> _Problem statement_:
In this exercise, return each entry exactly as given.

> _Stored dataset items_:
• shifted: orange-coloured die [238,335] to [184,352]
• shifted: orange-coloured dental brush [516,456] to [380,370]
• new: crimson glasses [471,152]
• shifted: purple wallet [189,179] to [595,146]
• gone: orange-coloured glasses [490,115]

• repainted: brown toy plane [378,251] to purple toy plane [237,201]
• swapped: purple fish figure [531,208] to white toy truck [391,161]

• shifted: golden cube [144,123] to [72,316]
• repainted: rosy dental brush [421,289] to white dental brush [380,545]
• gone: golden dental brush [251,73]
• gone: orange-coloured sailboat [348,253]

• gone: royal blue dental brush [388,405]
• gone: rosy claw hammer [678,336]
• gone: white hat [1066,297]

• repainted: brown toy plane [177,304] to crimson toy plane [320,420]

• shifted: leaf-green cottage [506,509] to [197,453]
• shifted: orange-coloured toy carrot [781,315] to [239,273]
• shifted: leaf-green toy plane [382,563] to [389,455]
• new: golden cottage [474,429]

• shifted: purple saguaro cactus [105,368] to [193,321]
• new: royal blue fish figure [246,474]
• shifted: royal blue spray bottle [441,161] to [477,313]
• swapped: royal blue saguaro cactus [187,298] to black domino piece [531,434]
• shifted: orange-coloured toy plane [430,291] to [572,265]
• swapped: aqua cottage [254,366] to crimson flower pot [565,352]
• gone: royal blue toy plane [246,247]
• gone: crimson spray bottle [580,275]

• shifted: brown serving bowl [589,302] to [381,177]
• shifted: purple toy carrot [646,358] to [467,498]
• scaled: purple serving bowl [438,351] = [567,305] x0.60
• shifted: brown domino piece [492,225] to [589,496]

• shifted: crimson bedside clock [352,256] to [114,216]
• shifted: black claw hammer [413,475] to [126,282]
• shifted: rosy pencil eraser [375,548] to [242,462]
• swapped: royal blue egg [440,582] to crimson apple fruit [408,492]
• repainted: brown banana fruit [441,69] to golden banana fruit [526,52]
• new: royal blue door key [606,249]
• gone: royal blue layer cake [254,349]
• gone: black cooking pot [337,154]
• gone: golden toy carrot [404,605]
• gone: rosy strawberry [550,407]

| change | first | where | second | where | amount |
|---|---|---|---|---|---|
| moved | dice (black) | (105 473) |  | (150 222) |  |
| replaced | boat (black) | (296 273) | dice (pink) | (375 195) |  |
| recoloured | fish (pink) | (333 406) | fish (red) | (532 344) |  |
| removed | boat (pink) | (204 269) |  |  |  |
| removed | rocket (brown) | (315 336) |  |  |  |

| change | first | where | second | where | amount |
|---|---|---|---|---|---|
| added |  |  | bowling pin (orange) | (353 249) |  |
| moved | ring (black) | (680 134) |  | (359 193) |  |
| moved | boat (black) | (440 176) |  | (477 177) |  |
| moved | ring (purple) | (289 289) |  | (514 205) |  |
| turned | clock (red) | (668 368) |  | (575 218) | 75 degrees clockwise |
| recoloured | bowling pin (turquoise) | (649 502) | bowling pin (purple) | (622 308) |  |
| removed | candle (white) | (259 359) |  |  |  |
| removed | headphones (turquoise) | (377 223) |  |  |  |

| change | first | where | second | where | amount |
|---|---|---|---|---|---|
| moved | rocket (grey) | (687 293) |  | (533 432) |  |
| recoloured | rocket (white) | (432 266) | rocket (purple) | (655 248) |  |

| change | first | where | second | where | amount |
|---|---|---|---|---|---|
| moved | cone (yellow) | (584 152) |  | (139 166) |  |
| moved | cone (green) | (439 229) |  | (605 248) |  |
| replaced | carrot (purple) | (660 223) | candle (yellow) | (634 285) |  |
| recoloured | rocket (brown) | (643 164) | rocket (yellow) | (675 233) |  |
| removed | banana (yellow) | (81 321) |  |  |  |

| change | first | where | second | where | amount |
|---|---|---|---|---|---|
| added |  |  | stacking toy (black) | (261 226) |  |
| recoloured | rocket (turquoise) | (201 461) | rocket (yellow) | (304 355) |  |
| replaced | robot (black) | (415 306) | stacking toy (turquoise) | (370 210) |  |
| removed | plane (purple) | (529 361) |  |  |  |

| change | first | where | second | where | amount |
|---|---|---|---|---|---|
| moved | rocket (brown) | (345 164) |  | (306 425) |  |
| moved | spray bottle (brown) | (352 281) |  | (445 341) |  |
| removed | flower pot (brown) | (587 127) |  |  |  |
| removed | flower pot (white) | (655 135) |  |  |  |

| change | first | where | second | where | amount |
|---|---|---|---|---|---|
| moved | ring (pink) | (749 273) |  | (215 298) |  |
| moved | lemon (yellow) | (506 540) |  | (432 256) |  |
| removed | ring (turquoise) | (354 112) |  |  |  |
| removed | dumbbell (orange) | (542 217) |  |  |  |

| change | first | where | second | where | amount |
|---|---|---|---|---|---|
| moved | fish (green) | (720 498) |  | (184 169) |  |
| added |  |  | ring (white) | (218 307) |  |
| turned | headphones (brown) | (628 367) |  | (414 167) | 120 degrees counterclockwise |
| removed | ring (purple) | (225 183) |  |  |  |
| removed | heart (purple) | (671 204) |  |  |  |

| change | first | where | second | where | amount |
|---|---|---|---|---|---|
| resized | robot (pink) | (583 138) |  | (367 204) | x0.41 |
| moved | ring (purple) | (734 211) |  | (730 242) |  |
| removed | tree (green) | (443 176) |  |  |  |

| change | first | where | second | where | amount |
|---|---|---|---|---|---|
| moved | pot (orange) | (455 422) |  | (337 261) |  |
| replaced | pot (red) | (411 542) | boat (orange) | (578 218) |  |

> _Exercise answer_:
• shifted: orange-coloured die [238,335] to [184,352]
• shifted: orange-coloured dental brush [516,456] to [380,370]
• new: crimson glasses [471,152]
• shifted: purple wallet [189,179] to [595,146]
• gone: orange-coloured glasses [490,115]

• repainted: brown toy plane [378,251] to purple toy plane [237,201]
• swapped: purple fish figure [531,208] to white toy truck [391,161]

• shifted: golden cube [144,123] to [72,316]
• repainted: rosy dental brush [421,289] to white dental brush [380,545]
• gone: golden dental brush [251,73]
• gone: orange-coloured sailboat [348,253]

• gone: royal blue dental brush [388,405]
• gone: rosy claw hammer [678,336]
• gone: white hat [1066,297]

• repainted: brown toy plane [177,304] to crimson toy plane [320,420]

• shifted: leaf-green cottage [506,509] to [197,453]
• shifted: orange-coloured toy carrot [781,315] to [239,273]
• shifted: leaf-green toy plane [382,563] to [389,455]
• new: golden cottage [474,429]

• shifted: purple saguaro cactus [105,368] to [193,321]
• new: royal blue fish figure [246,474]
• shifted: royal blue spray bottle [441,161] to [477,313]
• swapped: royal blue saguaro cactus [187,298] to black domino piece [531,434]
• shifted: orange-coloured toy plane [430,291] to [572,265]
• swapped: aqua cottage [254,366] to crimson flower pot [565,352]
• gone: royal blue toy plane [246,247]
• gone: crimson spray bottle [580,275]

• shifted: brown serving bowl [589,302] to [381,177]
• shifted: purple toy carrot [646,358] to [467,498]
• scaled: purple serving bowl [438,351] = [567,305] x0.60
• shifted: brown domino piece [492,225] to [589,496]

• shifted: crimson bedside clock [352,256] to [114,216]
• shifted: black claw hammer [413,475] to [126,282]
• shifted: rosy pencil eraser [375,548] to [242,462]
• swapped: royal blue egg [440,582] to crimson apple fruit [408,492]
• repainted: brown banana fruit [441,69] to golden banana fruit [526,52]
• new: royal blue door key [606,249]
• gone: royal blue layer cake [254,349]
• gone: black cooking pot [337,154]
• gone: golden toy carrot [404,605]
• gone: rosy strawberry [550,407]

| change | first | where | second | where | amount |
|---|---|---|---|---|---|
| moved | dice (black) | (105 473) |  | (150 222) |  |
| replaced | boat (black) | (296 273) | dice (pink) | (375 195) |  |
| recoloured | fish (pink) | (333 406) | fish (red) | (532 344) |  |
| removed | boat (pink) | (204 269) |  |  |  |
| removed | rocket (brown) | (315 336) |  |  |  |

| change | first | where | second | where | amount |
|---|---|---|---|---|---|
| added |  |  | bowling pin (orange) | (353 249) |  |
| moved | ring (black) | (680 134) |  | (359 193) |  |
| moved | boat (black) | (440 176) |  | (477 177) |  |
| moved | ring (purple) | (289 289) |  | (514 205) |  |
| turned | clock (red) | (668 368) |  | (575 218) | 75 degrees clockwise |
| recoloured | bowling pin (turquoise) | (649 502) | bowling pin (purple) | (622 308) |  |
| removed | candle (white) | (259 359) |  |  |  |
| removed | headphones (turquoise) | (377 223) |  |  |  |

| change | first | where | second | where | amount |
|---|---|---|---|---|---|
| moved | rocket (grey) | (687 293) |  | (533 432) |  |
| recoloured | rocket (white) | (432 266) | rocket (purple) | (655 248) |  |

| change | first | where | second | where | amount |
|---|---|---|---|---|---|
| moved | cone (yellow) | (584 152) |  | (139 166) |  |
| moved | cone (green) | (439 229) |  | (605 248) |  |
| replaced | carrot (purple) | (660 223) | candle (yellow) | (634 285) |  |
| recoloured | rocket (brown) | (643 164) | rocket (yellow) | (675 233) |  |
| removed | banana (yellow) | (81 321) |  |  |  |

| change | first | where | second | where | amount |
|---|---|---|---|---|---|
| added |  |  | stacking toy (black) | (261 226) |  |
| recoloured | rocket (turquoise) | (201 461) | rocket (yellow) | (304 355) |  |
| replaced | robot (black) | (415 306) | stacking toy (turquoise) | (370 210) |  |
| removed | plane (purple) | (529 361) |  |  |  |

| change | first | where | second | where | amount |
|---|---|---|---|---|---|
| moved | rocket (brown) | (345 164) |  | (306 425) |  |
| moved | spray bottle (brown) | (352 281) |  | (445 341) |  |
| removed | flower pot (brown) | (587 127) |  |  |  |
| removed | flower pot (white) | (655 135) |  |  |  |

| change | first | where | second | where | amount |
|---|---|---|---|---|---|
| moved | ring (pink) | (749 273) |  | (215 298) |  |
| moved | lemon (yellow) | (506 540) |  | (432 256) |  |
| removed | ring (turquoise) | (354 112) |  |  |  |
| removed | dumbbell (orange) | (542 217) |  |  |  |

| change | first | where | second | where | amount |
|---|---|---|---|---|---|
| moved | fish (green) | (720 498) |  | (184 169) |  |
| added |  |  | ring (white) | (218 307) |  |
| turned | headphones (brown) | (628 367) |  | (414 167) | 120 degrees counterclockwise |
| removed | ring (purple) | (225 183) |  |  |  |
| removed | heart (purple) | (671 204) |  |  |  |

| change | first | where | second | where | amount |
|---|---|---|---|---|---|
| resized | robot (pink) | (583 138) |  | (367 204) | x0.41 |
| moved | ring (purple) | (734 211) |  | (730 242) |  |
| removed | tree (green) | (443 176) |  |  |  |

| change | first | where | second | where | amount |
|---|---|---|---|---|---|
| moved | pot (orange) | (455 422) |  | (337 261) |  |
| replaced | pot (red) | (411 542) | boat (orange) | (578 218) |  |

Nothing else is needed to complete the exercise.